#### TASK DESCRIPTION
Once the images are set aside, output the listing exactly as it stands.

___

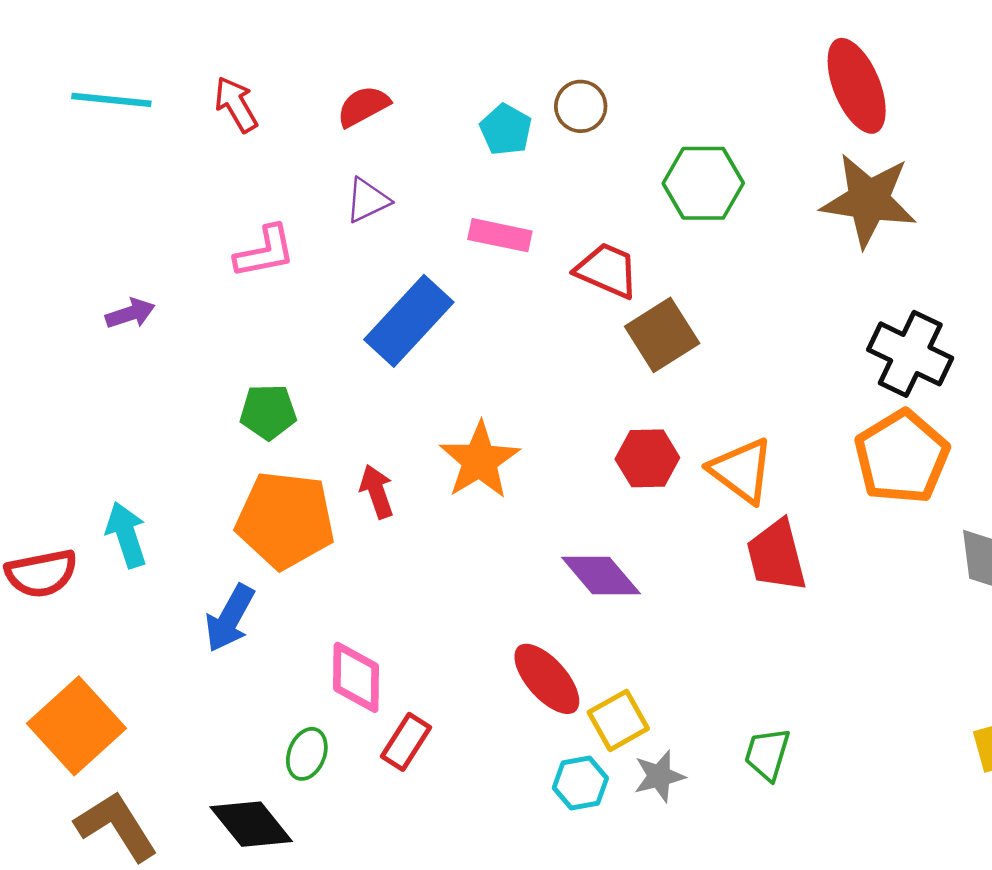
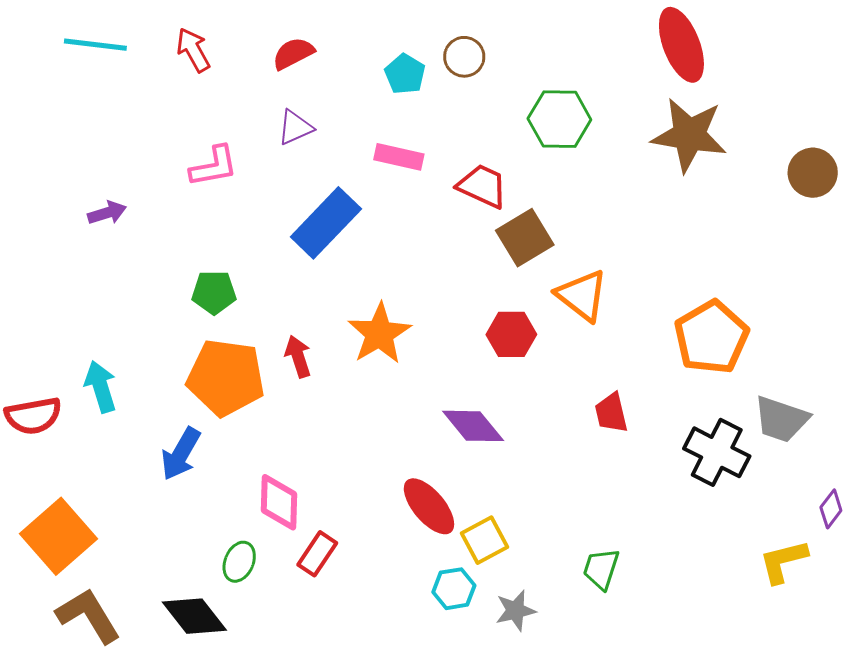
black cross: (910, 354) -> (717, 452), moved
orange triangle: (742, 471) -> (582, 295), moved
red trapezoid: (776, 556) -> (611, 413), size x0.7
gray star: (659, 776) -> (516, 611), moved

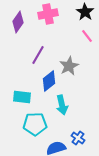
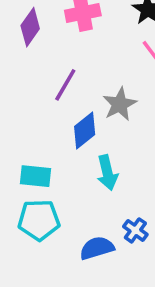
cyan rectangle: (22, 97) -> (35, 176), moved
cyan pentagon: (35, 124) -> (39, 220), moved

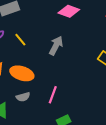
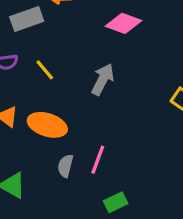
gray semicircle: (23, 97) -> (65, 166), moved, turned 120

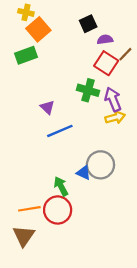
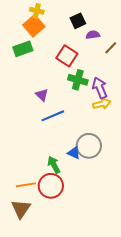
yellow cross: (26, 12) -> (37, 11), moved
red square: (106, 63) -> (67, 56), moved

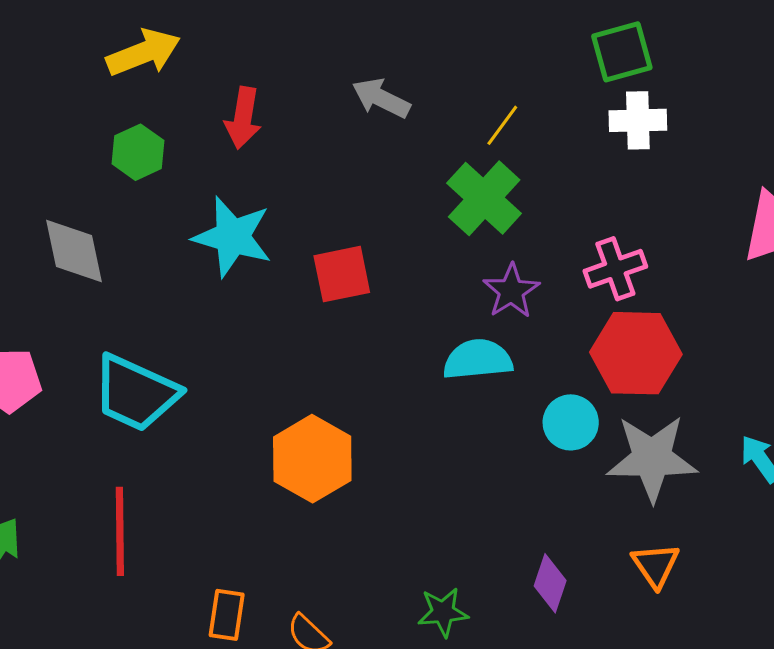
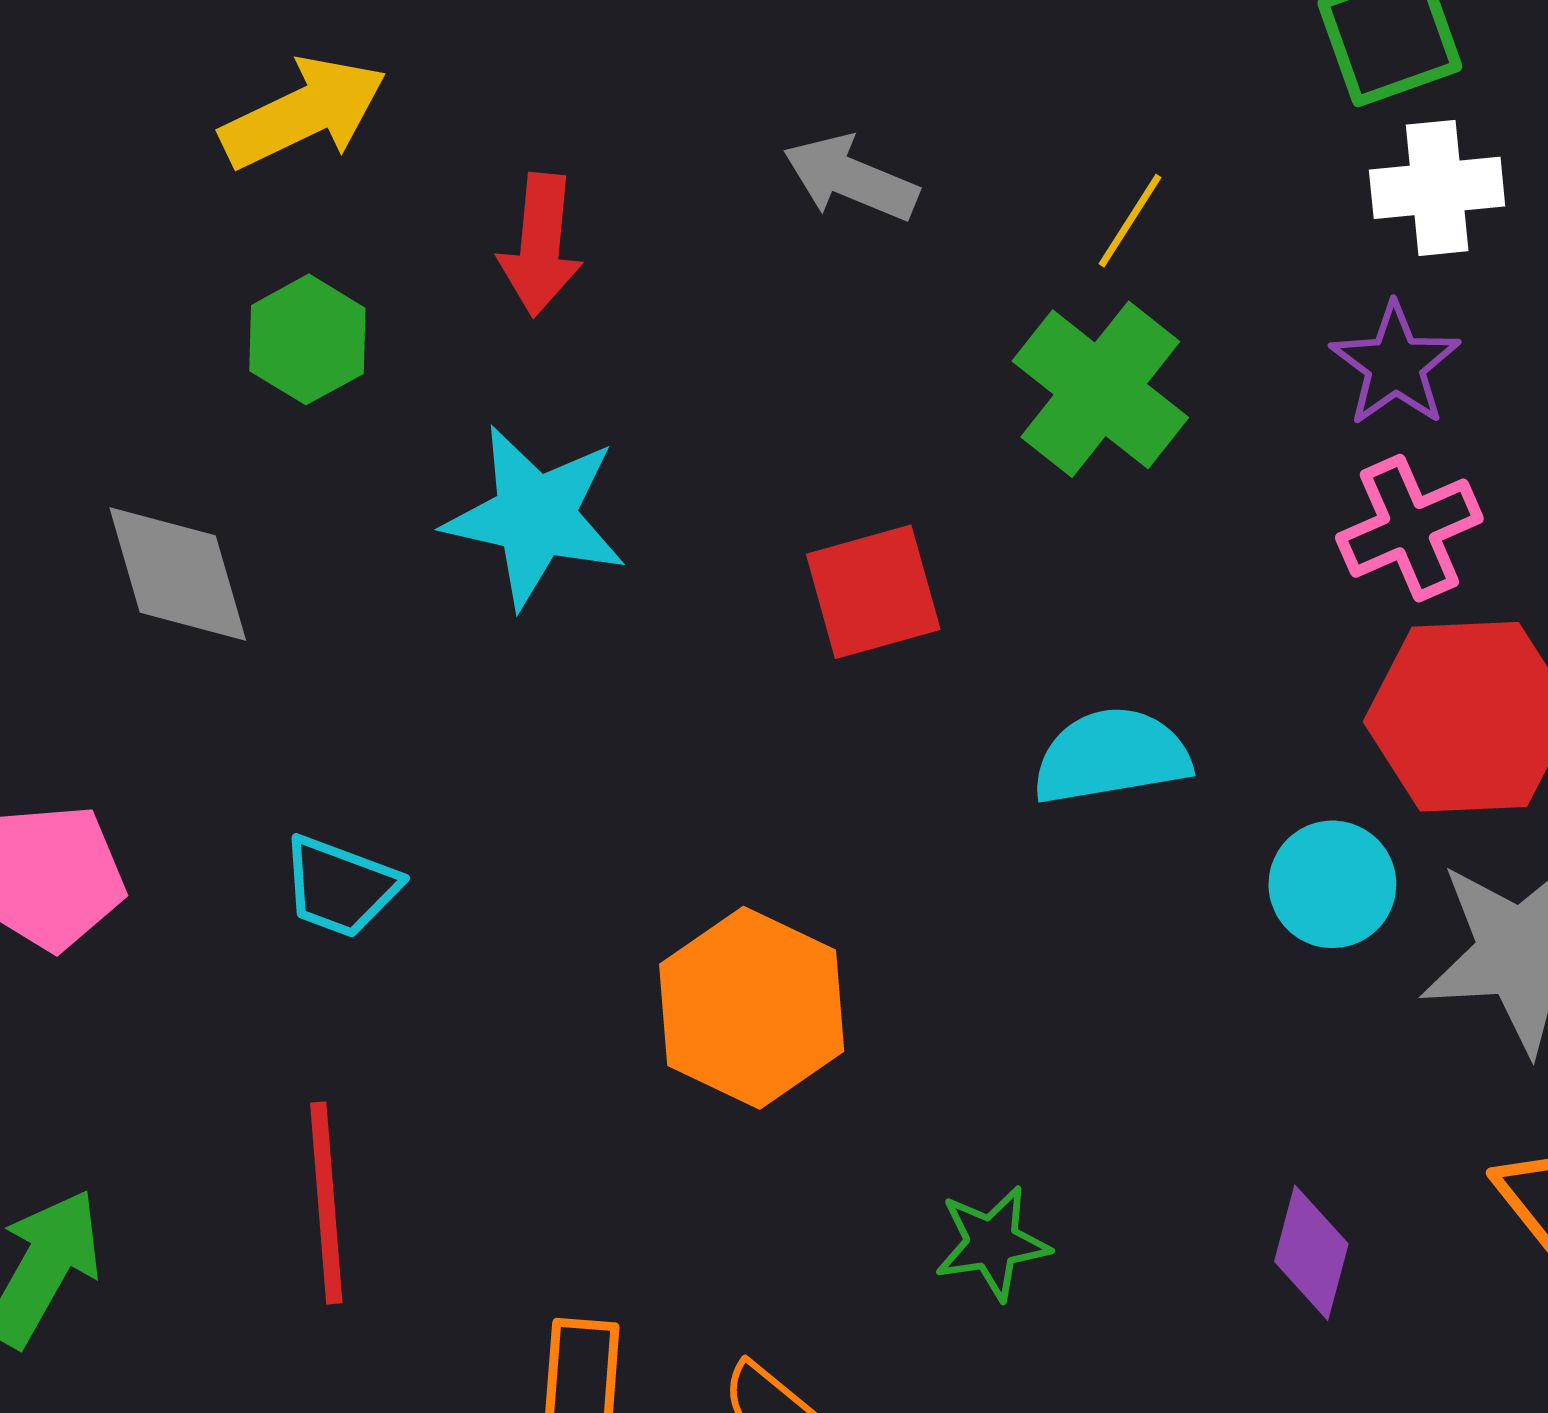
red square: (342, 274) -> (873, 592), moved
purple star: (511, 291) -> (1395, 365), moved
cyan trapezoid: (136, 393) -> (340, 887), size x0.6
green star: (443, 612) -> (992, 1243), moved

___

#### ANSWER TO THIS EXERCISE
black cross: (910, 354) -> (717, 452), moved
orange triangle: (742, 471) -> (582, 295), moved
red trapezoid: (776, 556) -> (611, 413), size x0.7
gray star: (659, 776) -> (516, 611), moved

cyan rectangle: (22, 97) -> (35, 176), moved
cyan pentagon: (35, 124) -> (39, 220), moved

gray semicircle: (23, 97) -> (65, 166), moved, turned 120

yellow cross: (26, 12) -> (37, 11), moved
red square: (106, 63) -> (67, 56), moved

red square: (342, 274) -> (873, 592), moved
purple star: (511, 291) -> (1395, 365), moved
cyan trapezoid: (136, 393) -> (340, 887), size x0.6
green star: (443, 612) -> (992, 1243), moved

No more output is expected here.